▸ **TRACCIA ESERCIZIO**
Ricopia senza alcuna modifica le righe dalla riga che contiene "The width and height of the screenshot is (960, 540). I" fino alla riga che contiene "Find the location of a particular element. This", entrambe incluse.

▸ **DATI FORNITI**
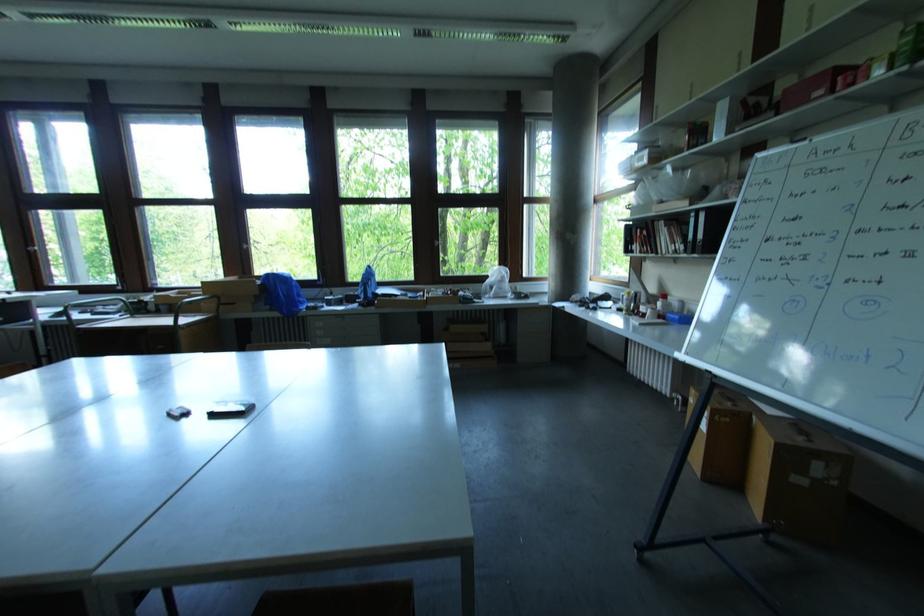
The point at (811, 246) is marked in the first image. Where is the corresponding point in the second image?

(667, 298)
--
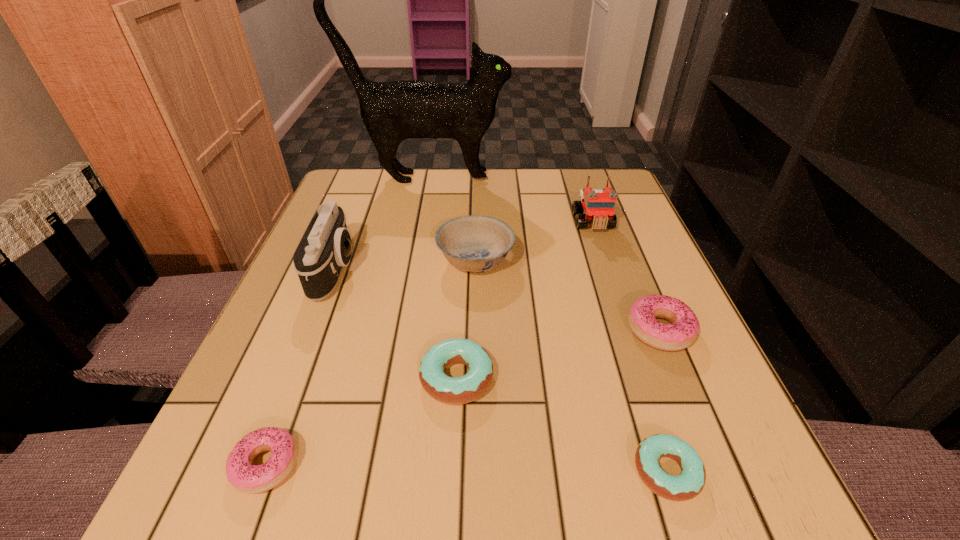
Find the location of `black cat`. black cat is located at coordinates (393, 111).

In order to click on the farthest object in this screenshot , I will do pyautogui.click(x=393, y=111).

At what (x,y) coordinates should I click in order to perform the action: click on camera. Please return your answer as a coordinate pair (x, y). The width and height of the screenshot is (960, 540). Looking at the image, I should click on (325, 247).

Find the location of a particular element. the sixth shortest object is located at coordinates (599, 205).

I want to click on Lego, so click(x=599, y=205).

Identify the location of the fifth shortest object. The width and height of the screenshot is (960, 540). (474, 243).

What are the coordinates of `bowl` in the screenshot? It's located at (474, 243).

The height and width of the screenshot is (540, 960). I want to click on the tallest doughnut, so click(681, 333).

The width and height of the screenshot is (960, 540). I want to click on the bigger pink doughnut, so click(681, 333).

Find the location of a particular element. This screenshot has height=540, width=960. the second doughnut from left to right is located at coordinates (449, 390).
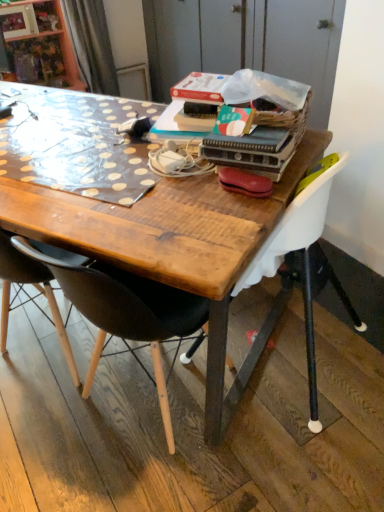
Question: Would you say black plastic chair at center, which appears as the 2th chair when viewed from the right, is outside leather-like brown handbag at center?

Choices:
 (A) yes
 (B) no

▸ **SOLUZIONE SCRITTA**
The width and height of the screenshot is (960, 540). I want to click on the bigger pink doughnut, so click(681, 333).

Find the location of a particular element. This screenshot has height=540, width=960. the second doughnut from left to right is located at coordinates (449, 390).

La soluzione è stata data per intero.